--- AIM OF THE EXERCISE ---
Output exactly the lines between the line that contains "tan brick A6 level 2 -> none" and the last line of the material, counting both.

--- INPUT DATA ---
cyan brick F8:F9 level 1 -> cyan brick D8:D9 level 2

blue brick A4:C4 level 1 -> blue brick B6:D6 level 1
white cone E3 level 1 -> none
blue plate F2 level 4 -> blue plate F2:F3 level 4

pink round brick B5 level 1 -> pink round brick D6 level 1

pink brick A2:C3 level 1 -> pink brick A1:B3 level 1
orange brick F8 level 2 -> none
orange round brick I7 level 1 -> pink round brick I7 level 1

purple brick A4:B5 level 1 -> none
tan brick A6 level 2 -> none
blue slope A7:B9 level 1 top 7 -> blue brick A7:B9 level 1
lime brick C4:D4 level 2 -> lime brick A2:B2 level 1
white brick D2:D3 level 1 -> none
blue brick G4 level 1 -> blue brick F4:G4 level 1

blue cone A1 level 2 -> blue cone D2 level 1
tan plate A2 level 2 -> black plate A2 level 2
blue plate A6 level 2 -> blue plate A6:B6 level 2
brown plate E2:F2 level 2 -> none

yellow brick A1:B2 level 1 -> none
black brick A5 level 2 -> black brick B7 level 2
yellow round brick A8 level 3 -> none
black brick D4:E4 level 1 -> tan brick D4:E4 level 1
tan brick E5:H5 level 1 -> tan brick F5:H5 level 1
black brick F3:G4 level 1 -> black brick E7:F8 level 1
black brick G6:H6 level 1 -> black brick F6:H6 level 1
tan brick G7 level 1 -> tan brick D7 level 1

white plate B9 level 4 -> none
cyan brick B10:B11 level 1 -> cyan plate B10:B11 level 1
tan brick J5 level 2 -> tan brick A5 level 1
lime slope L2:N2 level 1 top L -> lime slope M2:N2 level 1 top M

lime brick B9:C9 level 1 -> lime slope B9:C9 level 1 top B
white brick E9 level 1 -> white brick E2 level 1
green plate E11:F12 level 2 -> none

--- ANSWER SPACE ---
tan brick A6 level 2 -> none
blue slope A7:B9 level 1 top 7 -> blue brick A7:B9 level 1
lime brick C4:D4 level 2 -> lime brick A2:B2 level 1
white brick D2:D3 level 1 -> none
blue brick G4 level 1 -> blue brick F4:G4 level 1

blue cone A1 level 2 -> blue cone D2 level 1
tan plate A2 level 2 -> black plate A2 level 2
blue plate A6 level 2 -> blue plate A6:B6 level 2
brown plate E2:F2 level 2 -> none

yellow brick A1:B2 level 1 -> none
black brick A5 level 2 -> black brick B7 level 2
yellow round brick A8 level 3 -> none
black brick D4:E4 level 1 -> tan brick D4:E4 level 1
tan brick E5:H5 level 1 -> tan brick F5:H5 level 1
black brick F3:G4 level 1 -> black brick E7:F8 level 1
black brick G6:H6 level 1 -> black brick F6:H6 level 1
tan brick G7 level 1 -> tan brick D7 level 1

white plate B9 level 4 -> none
cyan brick B10:B11 level 1 -> cyan plate B10:B11 level 1
tan brick J5 level 2 -> tan brick A5 level 1
lime slope L2:N2 level 1 top L -> lime slope M2:N2 level 1 top M

lime brick B9:C9 level 1 -> lime slope B9:C9 level 1 top B
white brick E9 level 1 -> white brick E2 level 1
green plate E11:F12 level 2 -> none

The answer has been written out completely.